═══ DATASET EXTRACT

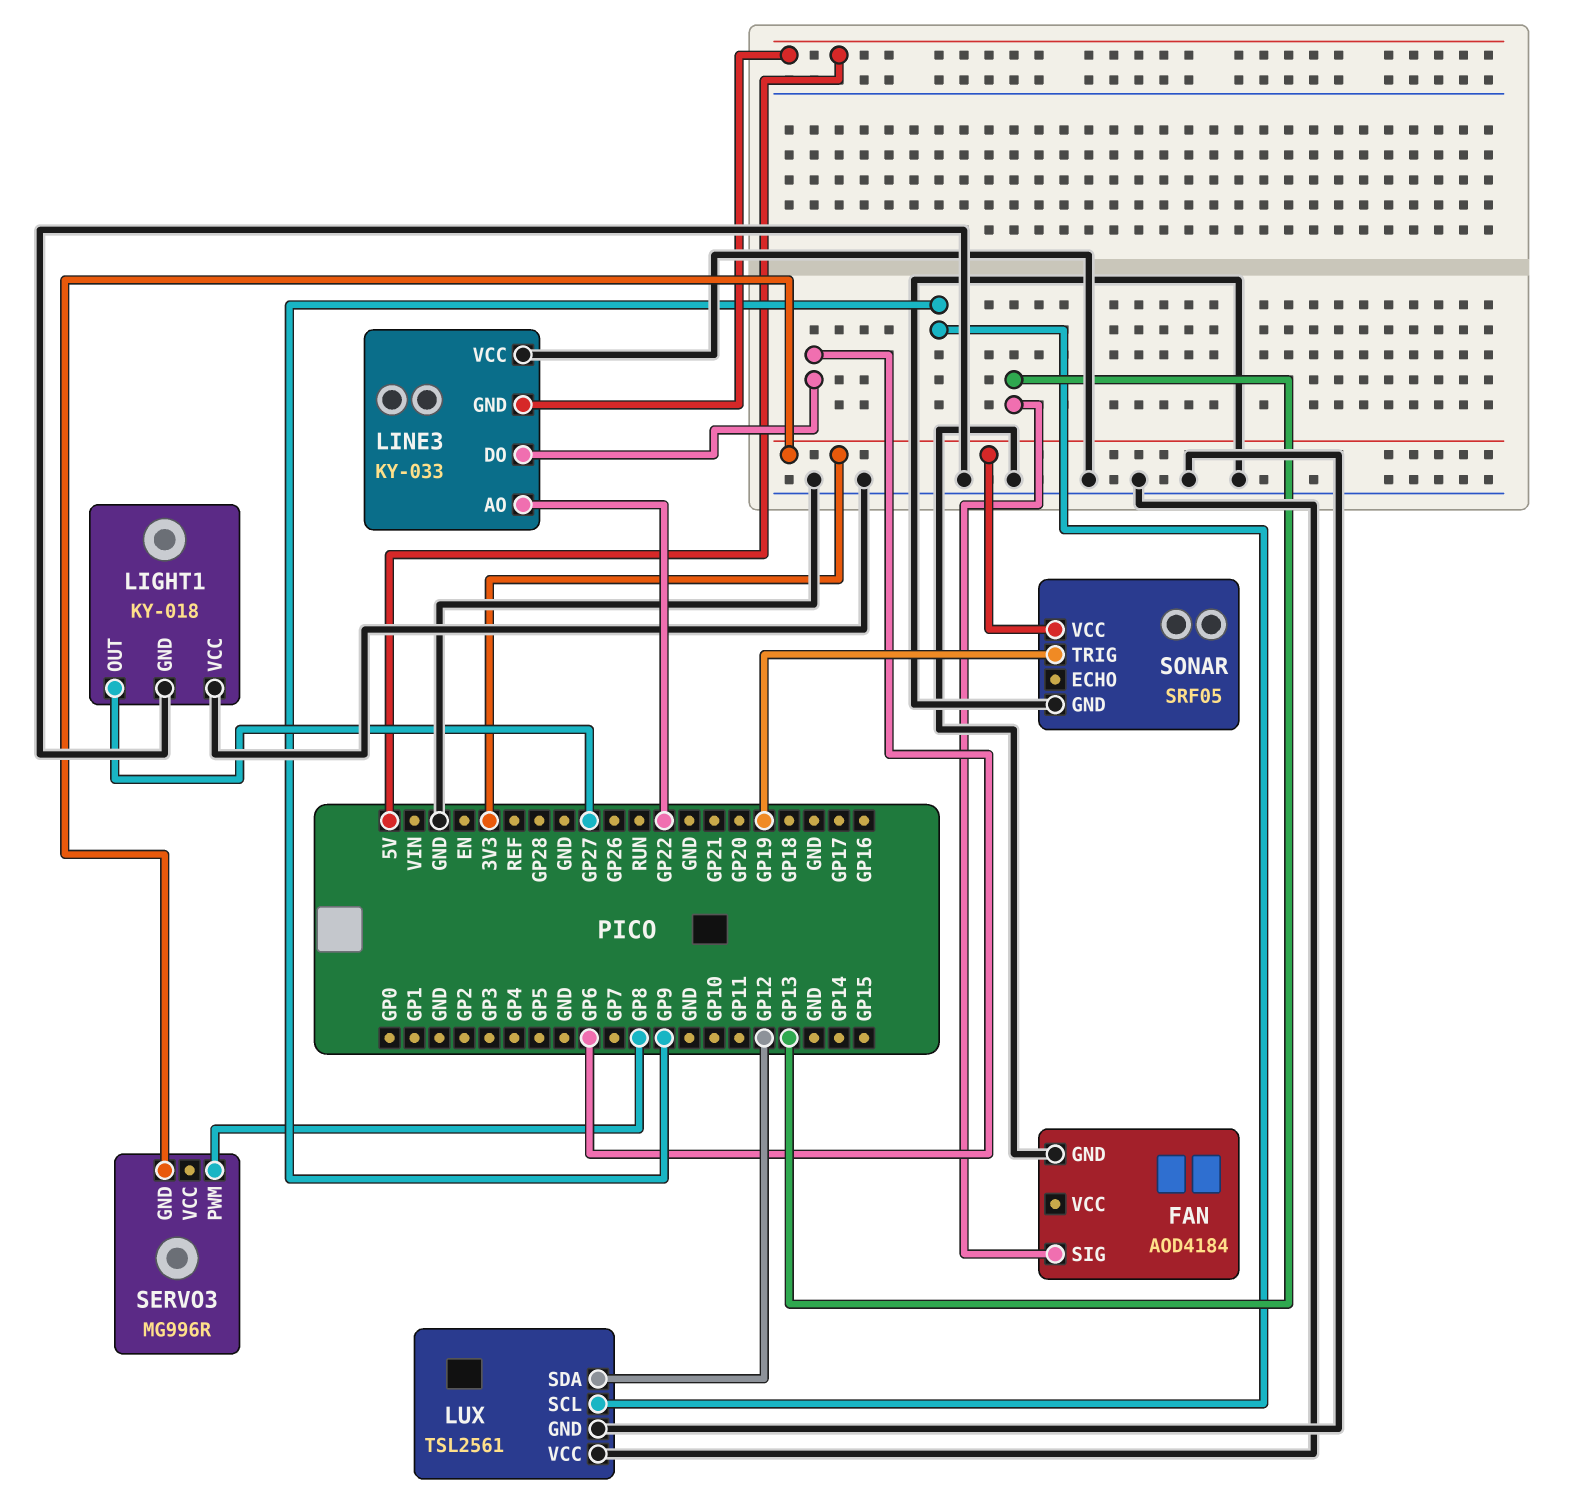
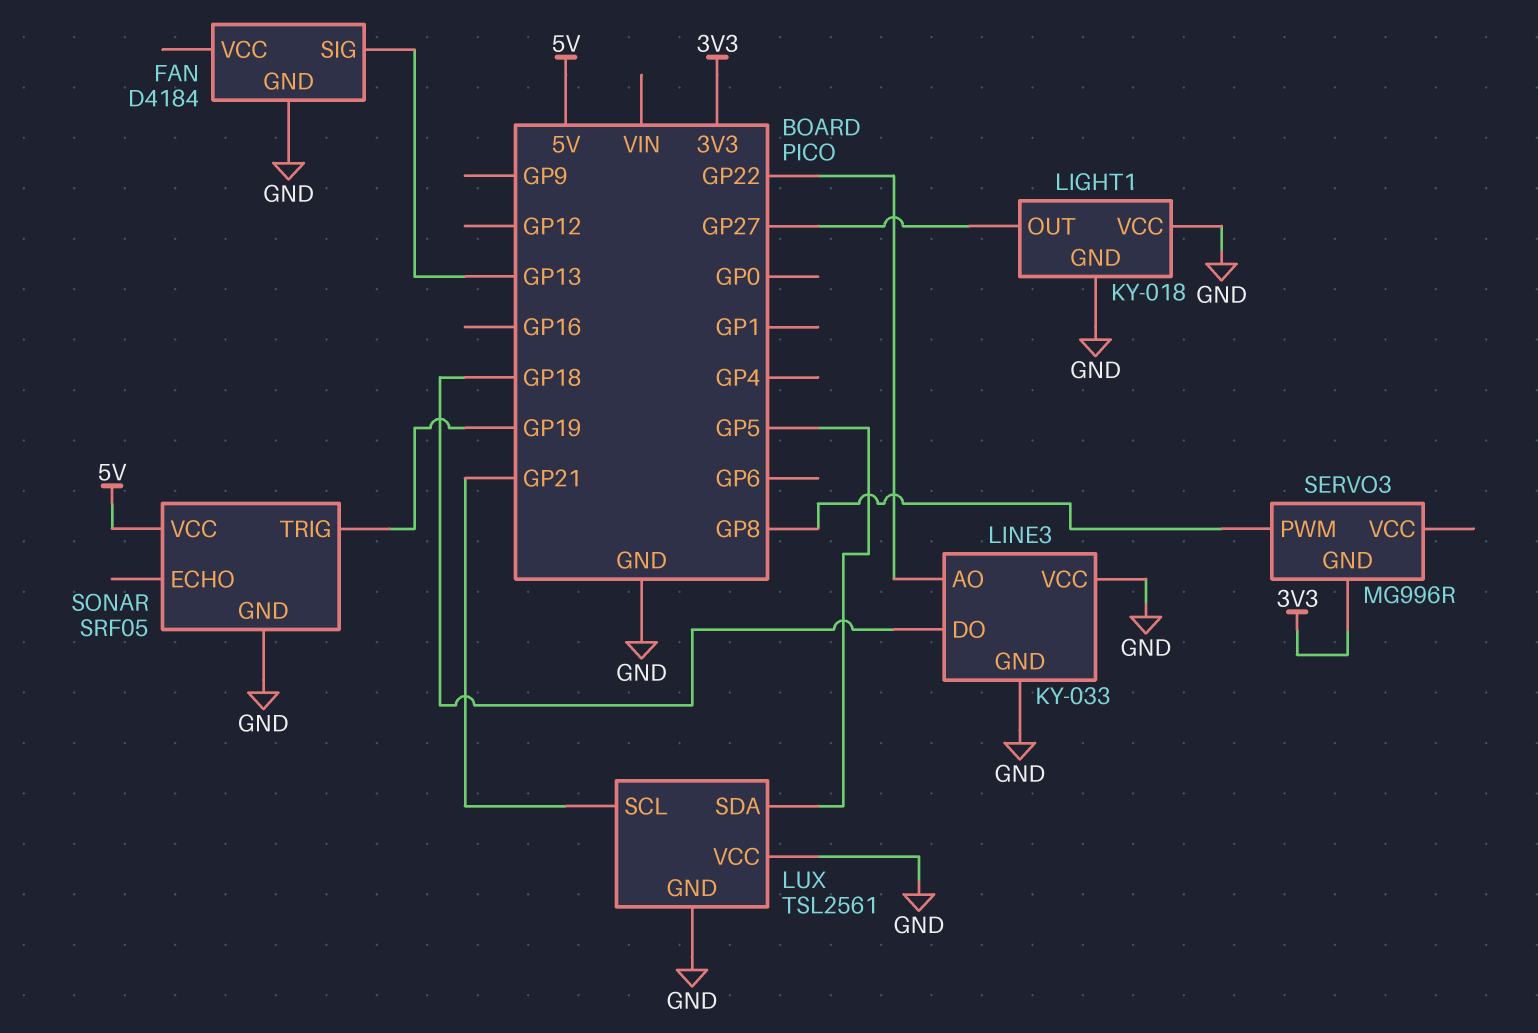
FAN: AOD4184 -> D4184
LINE3 pin DO: GP6 -> GP18
LINE3 pin GND: 5V -> GND
LUX pin SCL: GP9 -> GP21
LUX pin SDA: GP12 -> GP5
SONAR pin VCC: 3V3 -> 5V

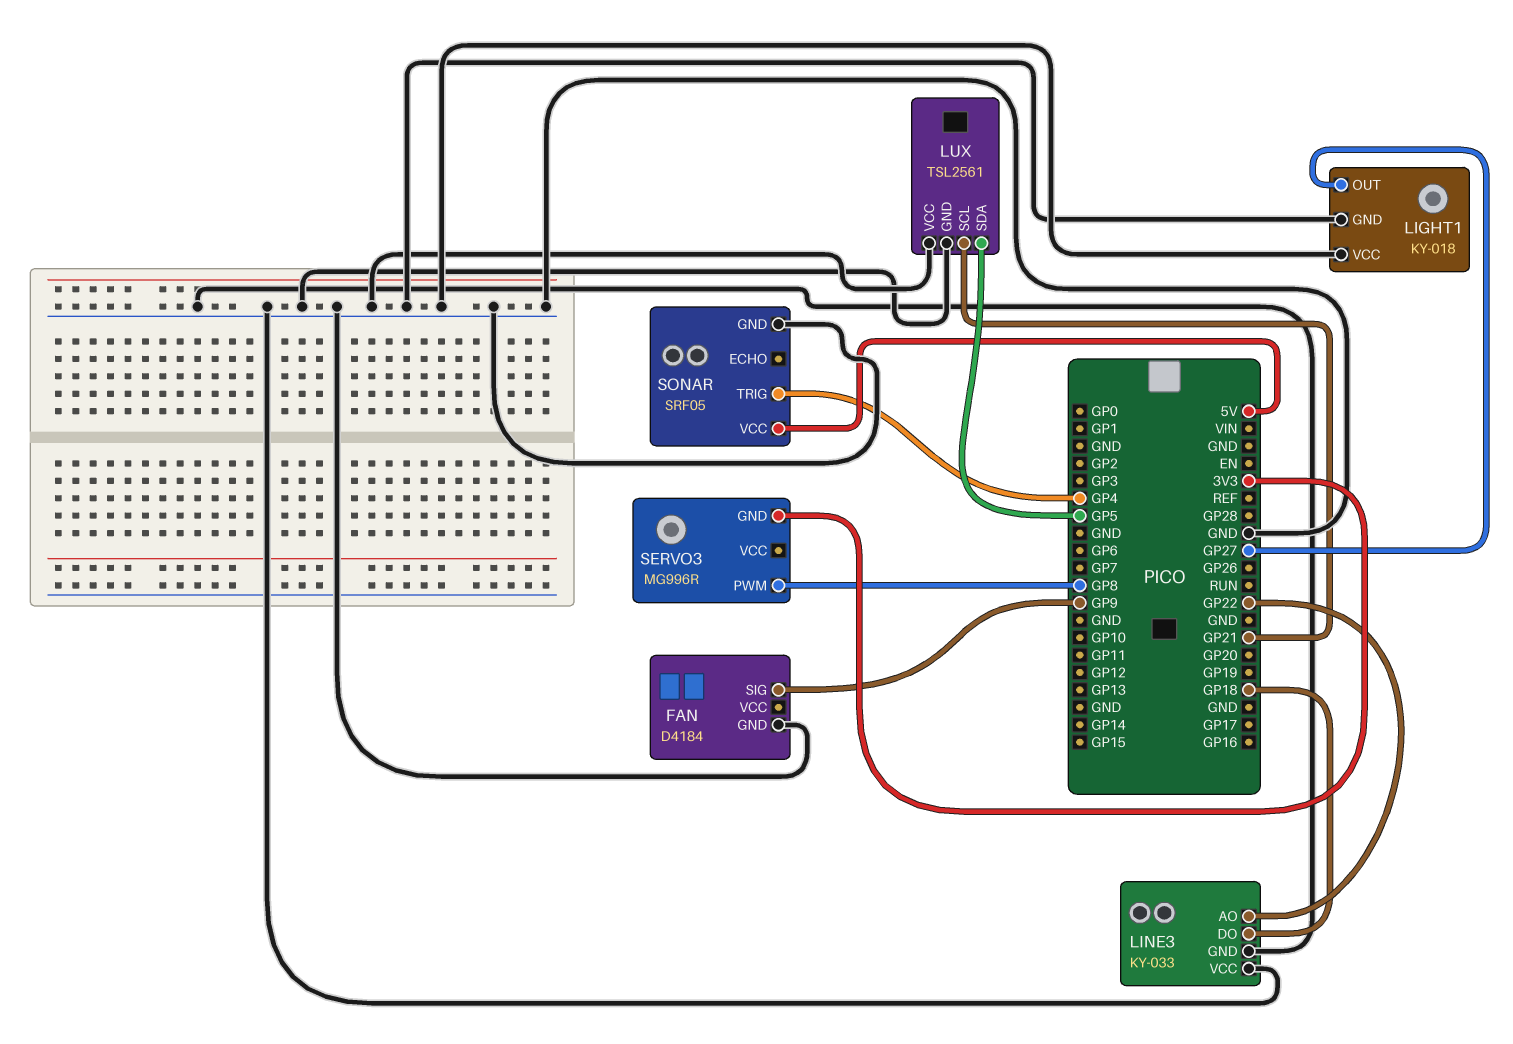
FAN pin SIG: GP13 -> GP9
SONAR pin TRIG: GP19 -> GP4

══════

*WHAT YOU SHOULD DO*: Take every line above where "SONAR" appears and copy it.

*RESPONSE TO THIS TASK*:
SONAR pin VCC: 3V3 -> 5V
SONAR pin TRIG: GP19 -> GP4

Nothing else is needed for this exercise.